▶ _Work instructions_: Only the pictures should be left out; repeat the rest of the data exactly.

▶ _Dataset records_:
☆ ☆ ☆ ☆ ☆ ☆ ☆
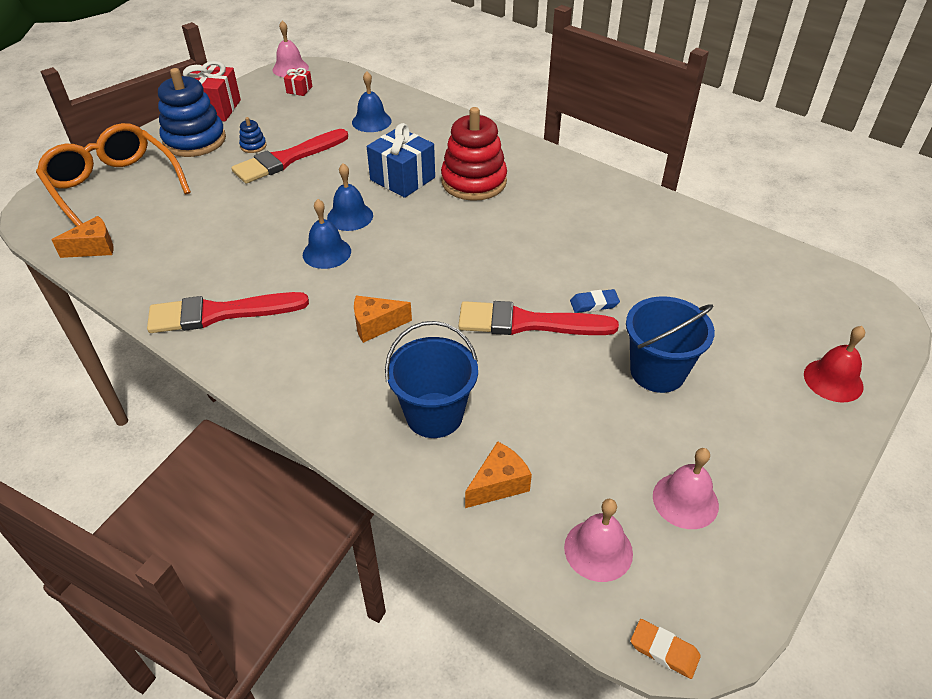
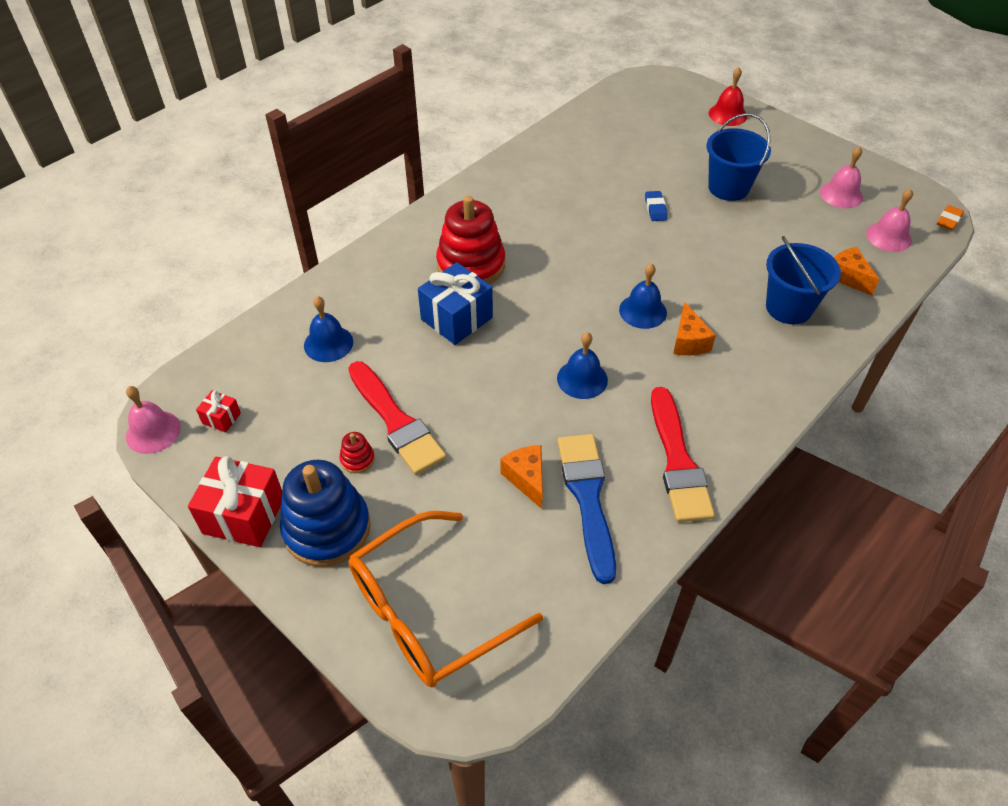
camera: 85 degrees left, 5 degrees up
orange cheese [52,216,113,258] -> orange cheese moved to [500,445,543,509]
blue stacking toy [239,117,266,153] -> red stacking toy [339,432,375,473]
blue bell [327,163,373,231] -> blue bell moved to [619,263,667,329]
red brush [458,301,619,335] -> none
none -> blue brush [558,434,616,584]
☆ ☆ ☆ ☆ ☆ ☆ ☆
▶ _Expected output_:
camera: 85 degrees left, 5 degrees up
orange cheese [52,216,113,258] -> orange cheese moved to [500,445,543,509]
blue stacking toy [239,117,266,153] -> red stacking toy [339,432,375,473]
blue bell [327,163,373,231] -> blue bell moved to [619,263,667,329]
red brush [458,301,619,335] -> none
none -> blue brush [558,434,616,584]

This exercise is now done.